→ Extracted material:
* * * *

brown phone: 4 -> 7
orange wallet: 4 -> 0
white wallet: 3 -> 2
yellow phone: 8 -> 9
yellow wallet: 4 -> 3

* * * *

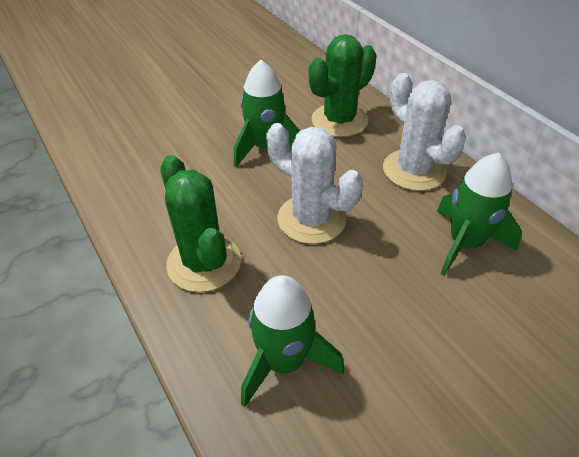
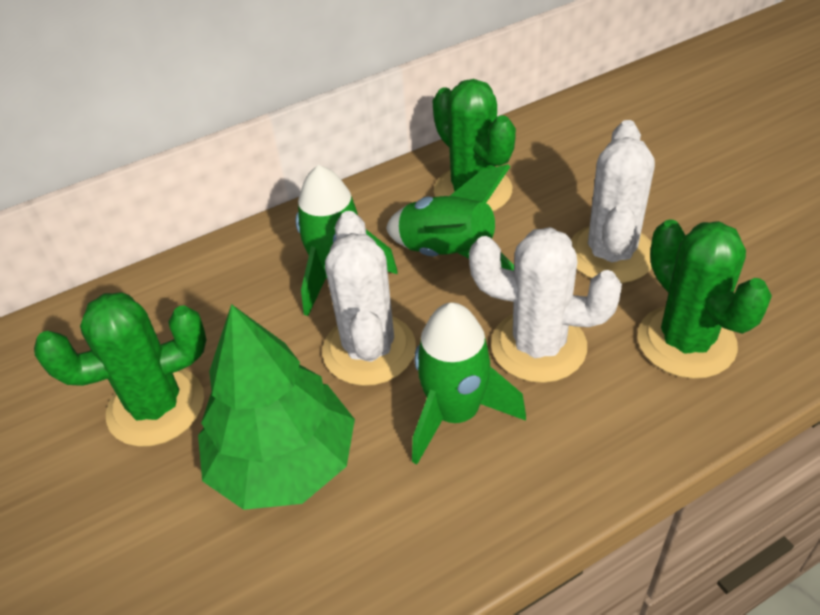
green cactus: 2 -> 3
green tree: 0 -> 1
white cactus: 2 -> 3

* * * *

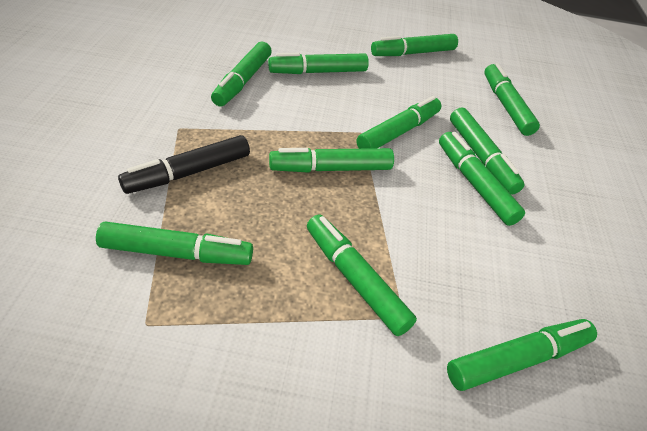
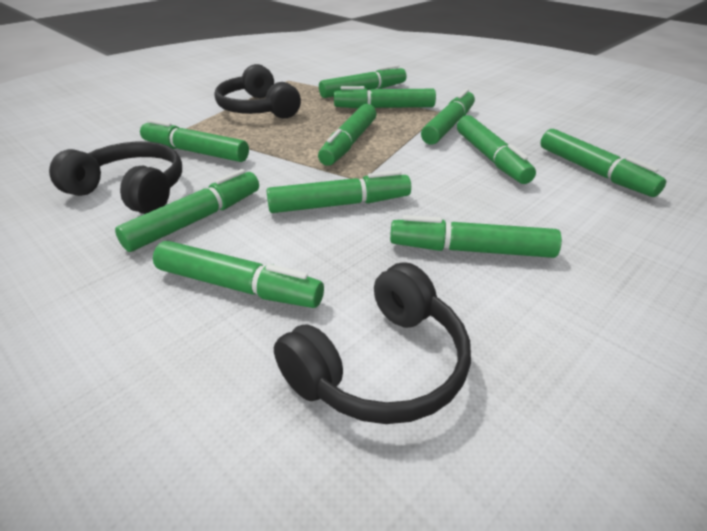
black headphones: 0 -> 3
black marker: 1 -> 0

* * * *

→ Task brief:
For this exercise, repeat exactly the lines of the data above from the one with "brown phone: 4 -> 7" down to the one with "yellow wallet: 4 -> 3", both end lines included.

→ The answer:
brown phone: 4 -> 7
orange wallet: 4 -> 0
white wallet: 3 -> 2
yellow phone: 8 -> 9
yellow wallet: 4 -> 3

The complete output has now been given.